:: PROVIDED DATA ::
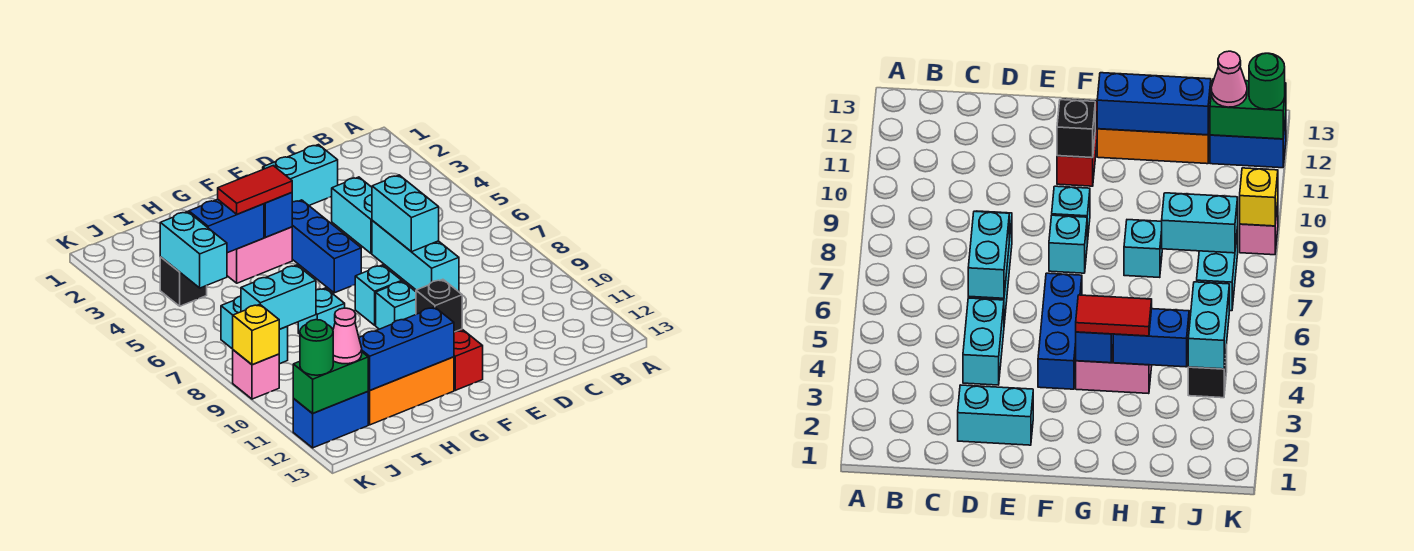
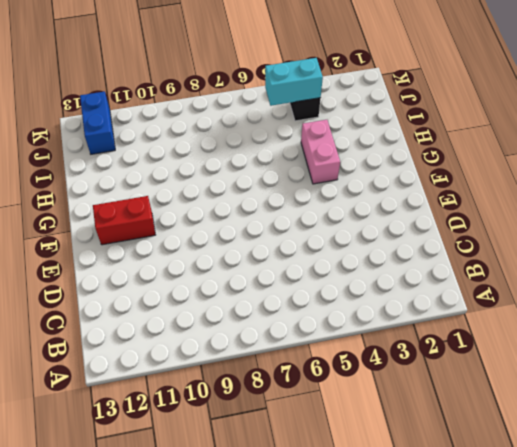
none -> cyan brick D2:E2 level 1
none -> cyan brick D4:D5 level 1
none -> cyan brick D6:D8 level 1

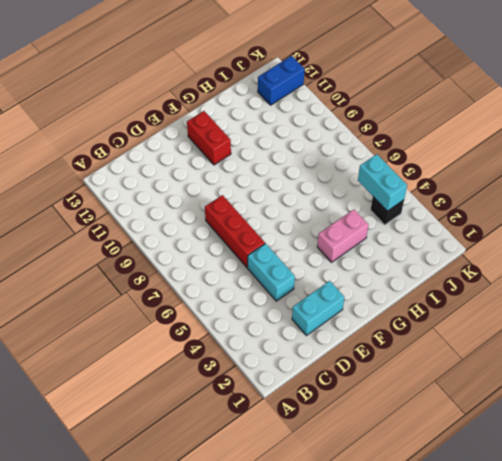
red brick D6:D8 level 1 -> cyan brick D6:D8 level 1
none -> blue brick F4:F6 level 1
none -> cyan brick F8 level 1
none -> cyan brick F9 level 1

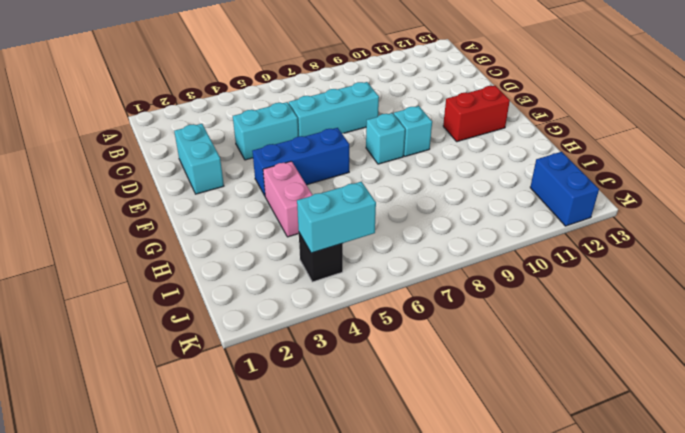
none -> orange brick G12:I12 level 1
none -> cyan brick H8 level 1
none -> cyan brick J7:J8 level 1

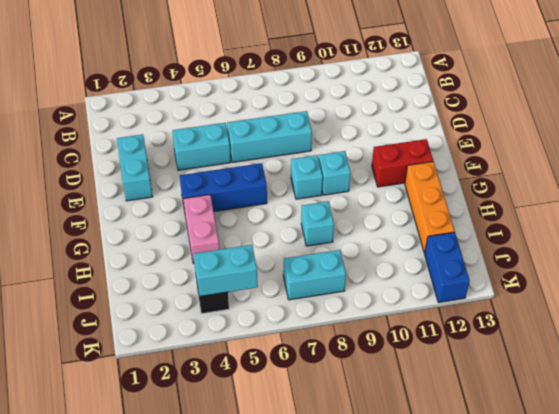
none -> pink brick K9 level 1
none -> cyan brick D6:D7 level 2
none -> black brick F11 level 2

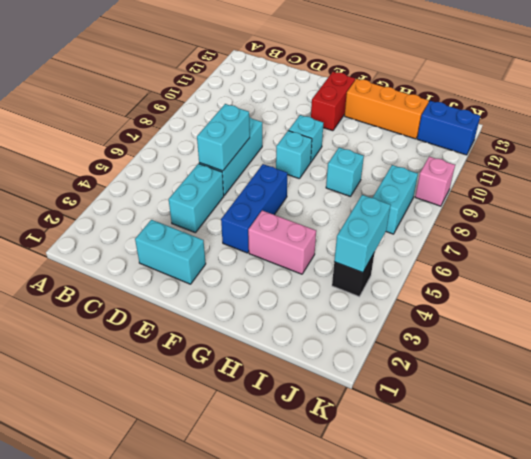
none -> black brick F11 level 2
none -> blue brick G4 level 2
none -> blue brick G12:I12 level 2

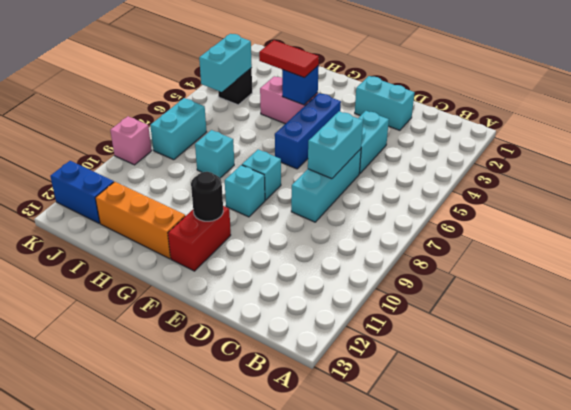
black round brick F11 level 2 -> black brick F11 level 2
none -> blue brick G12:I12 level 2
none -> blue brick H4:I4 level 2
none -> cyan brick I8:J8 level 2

:: WHAT THE TASK REQUIRES ::
What you return should match the material word for word, apart from the pictures.

:: REPLY TO THE EXERCISE ::
none -> cyan brick D2:E2 level 1
none -> cyan brick D4:D5 level 1
none -> cyan brick D6:D8 level 1

red brick D6:D8 level 1 -> cyan brick D6:D8 level 1
none -> blue brick F4:F6 level 1
none -> cyan brick F8 level 1
none -> cyan brick F9 level 1

none -> orange brick G12:I12 level 1
none -> cyan brick H8 level 1
none -> cyan brick J7:J8 level 1

none -> pink brick K9 level 1
none -> cyan brick D6:D7 level 2
none -> black brick F11 level 2

none -> black brick F11 level 2
none -> blue brick G4 level 2
none -> blue brick G12:I12 level 2

black round brick F11 level 2 -> black brick F11 level 2
none -> blue brick G12:I12 level 2
none -> blue brick H4:I4 level 2
none -> cyan brick I8:J8 level 2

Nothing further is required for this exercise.